*** Opening DATA FOR REVIEW ***
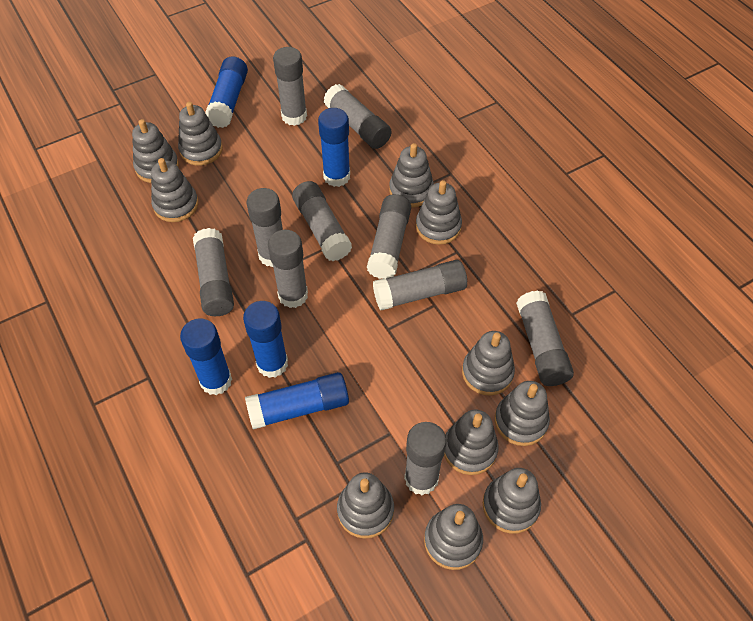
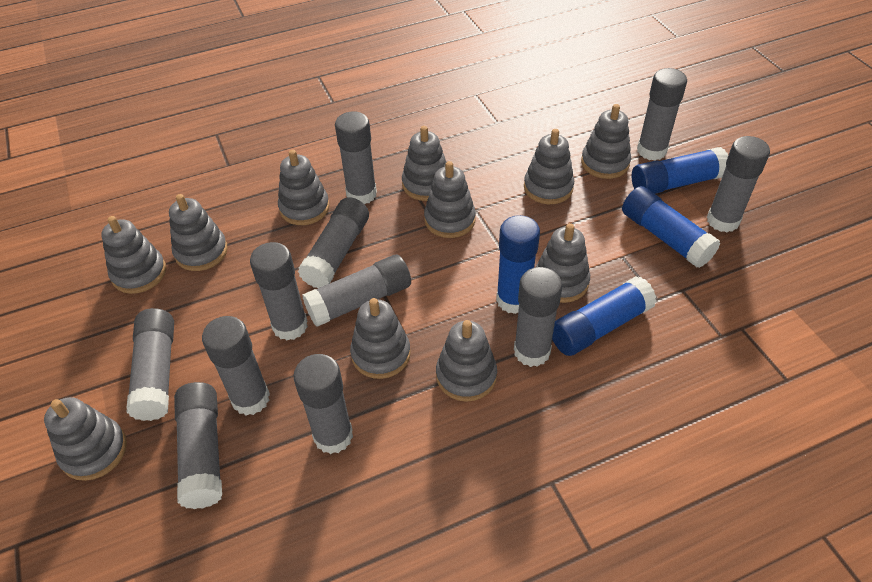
blue glue stick: 5 -> 4
grey glue stick: 10 -> 11

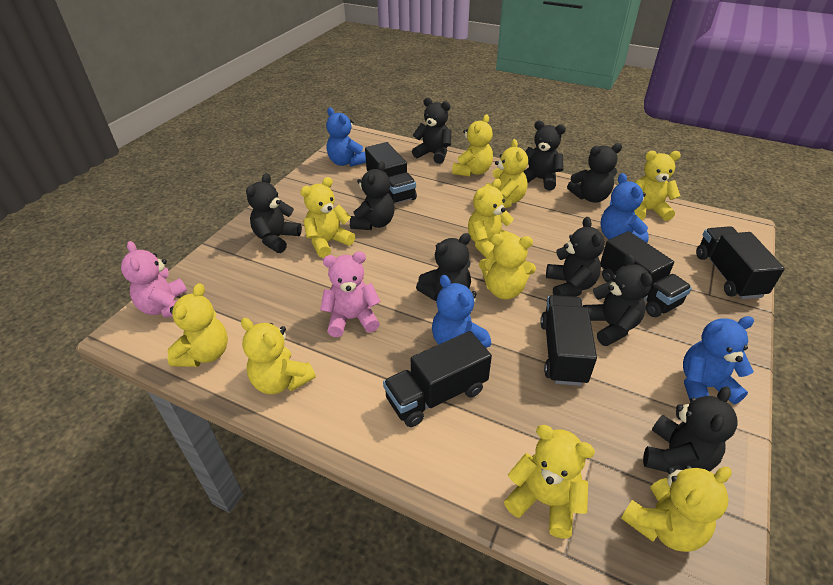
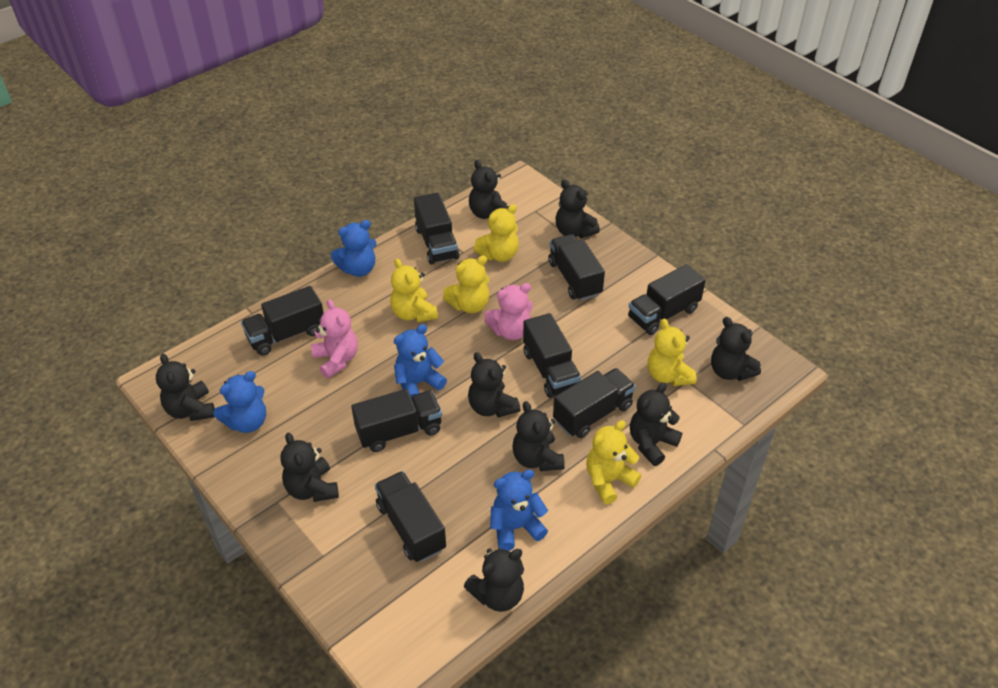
black truck: 5 -> 8
yellow teddy bear: 10 -> 5

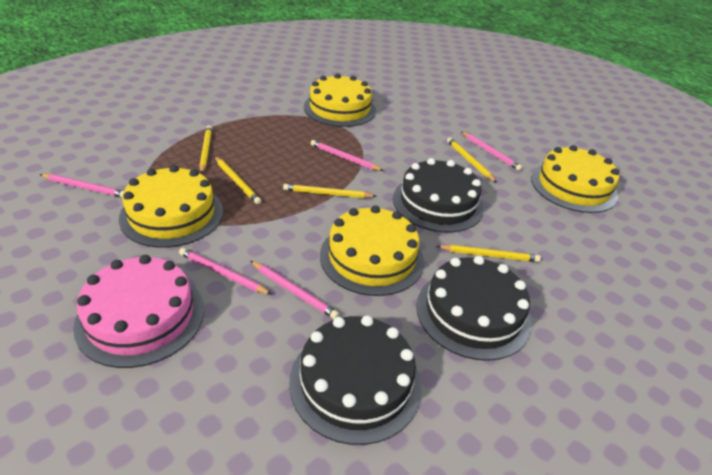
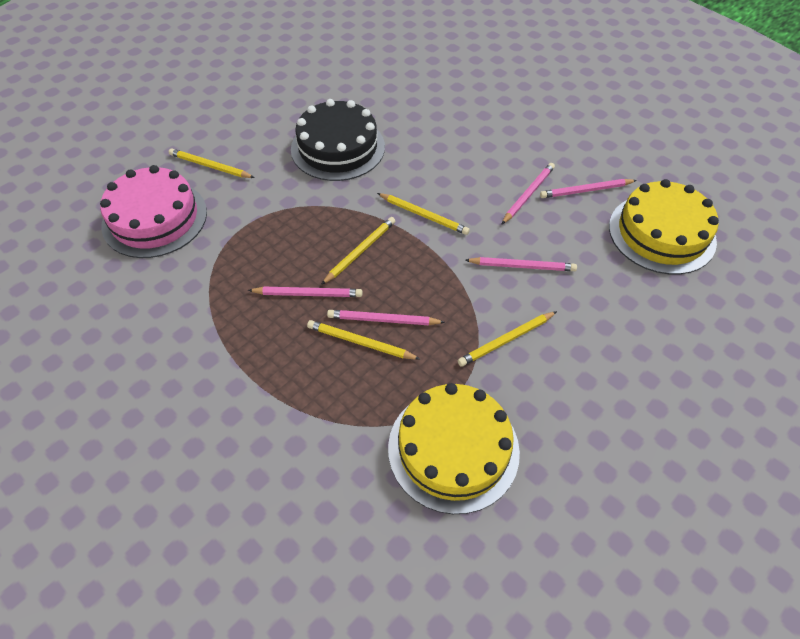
black cake: 3 -> 1
yellow cake: 4 -> 2

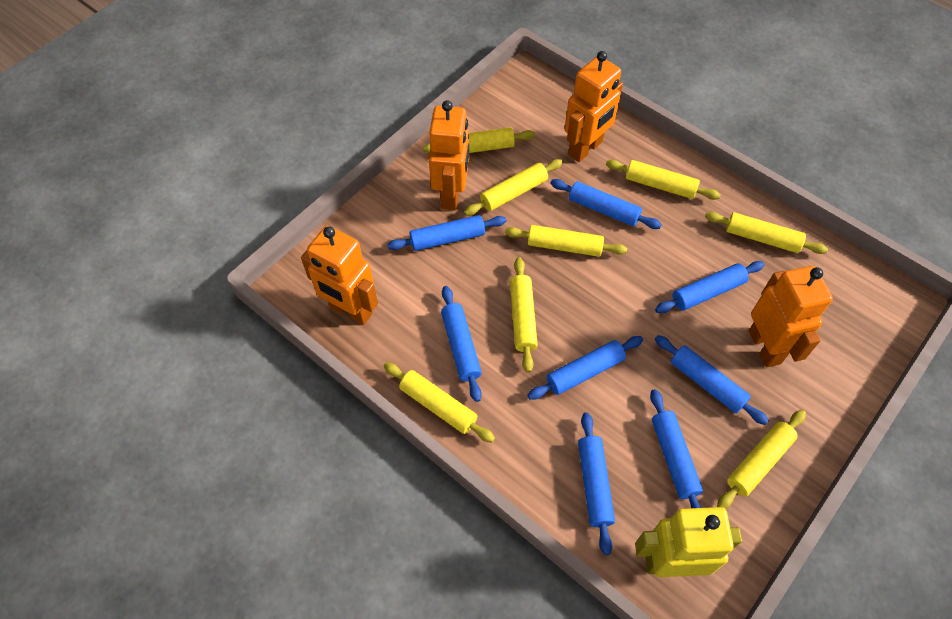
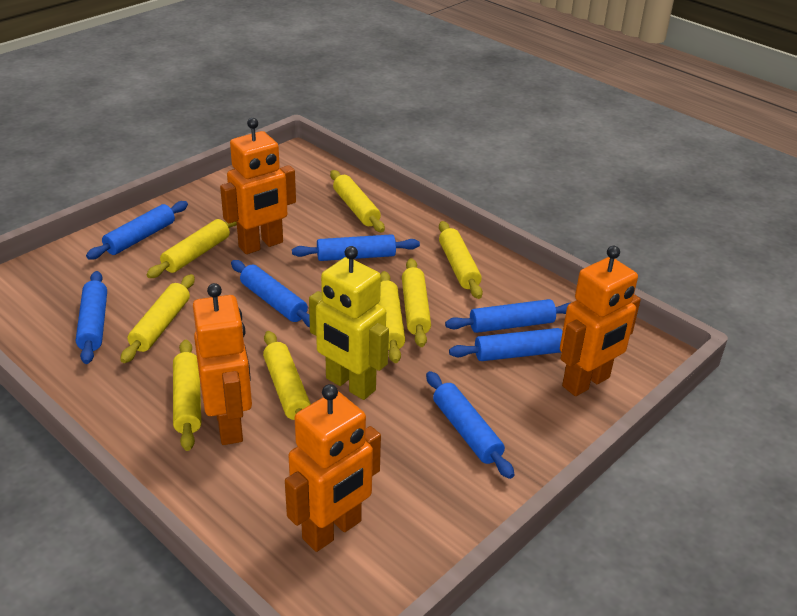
blue rolling pin: 8 -> 7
*** Closing DATA FOR REVIEW ***
• [PROBLEM TO WORK ON]
Retype the entries above word for word, minus any images.

• [TASK SOLUTION]
blue glue stick: 5 -> 4
grey glue stick: 10 -> 11

black truck: 5 -> 8
yellow teddy bear: 10 -> 5

black cake: 3 -> 1
yellow cake: 4 -> 2

blue rolling pin: 8 -> 7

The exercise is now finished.